**Task instructions**. When the line containing "none -> yellow brick F2:F3 level 1" appears in the data below, begin copying there and stop only after the line containing "green brick I4:I6".

Provided records Block Start

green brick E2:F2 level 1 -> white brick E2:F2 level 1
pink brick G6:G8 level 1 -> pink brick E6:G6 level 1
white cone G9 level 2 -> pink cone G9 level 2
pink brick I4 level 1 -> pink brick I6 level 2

Provided records Block End
Provided records Block Start

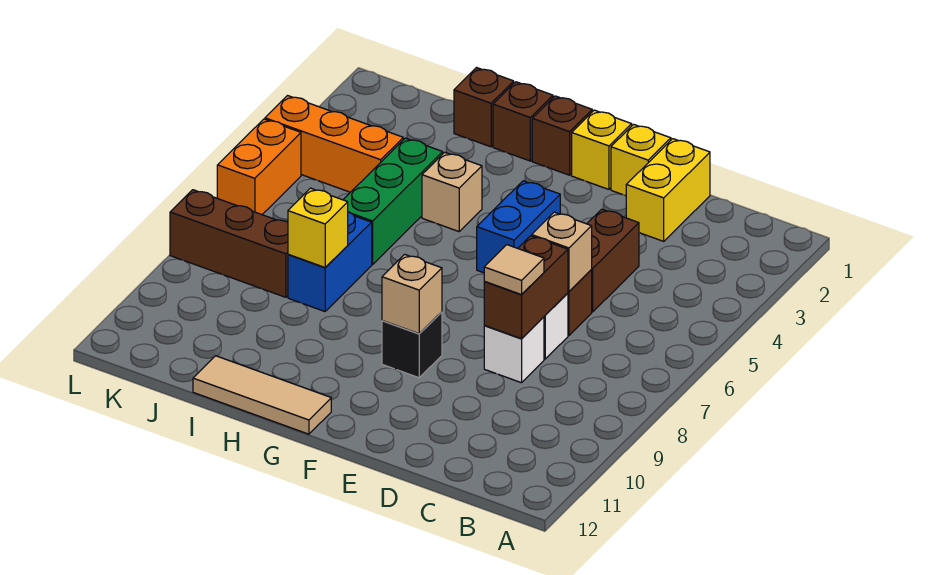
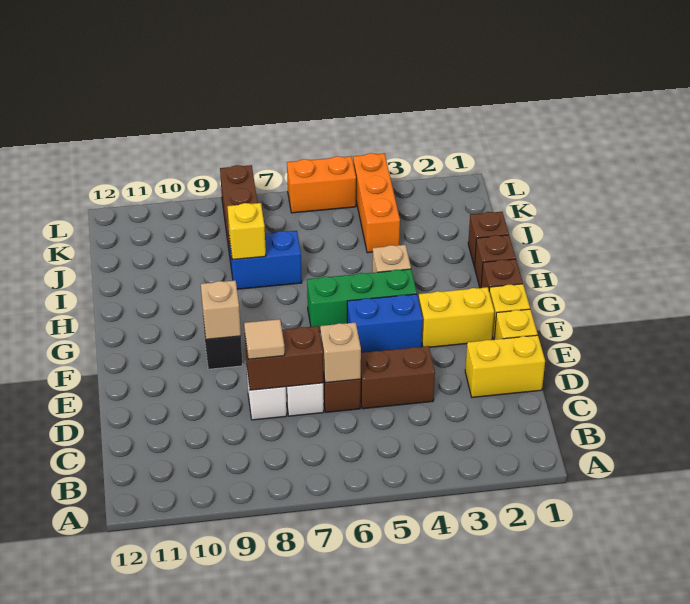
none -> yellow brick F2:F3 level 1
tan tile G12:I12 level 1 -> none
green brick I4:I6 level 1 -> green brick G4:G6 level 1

Provided records Block End

**Response**.
none -> yellow brick F2:F3 level 1
tan tile G12:I12 level 1 -> none
green brick I4:I6 level 1 -> green brick G4:G6 level 1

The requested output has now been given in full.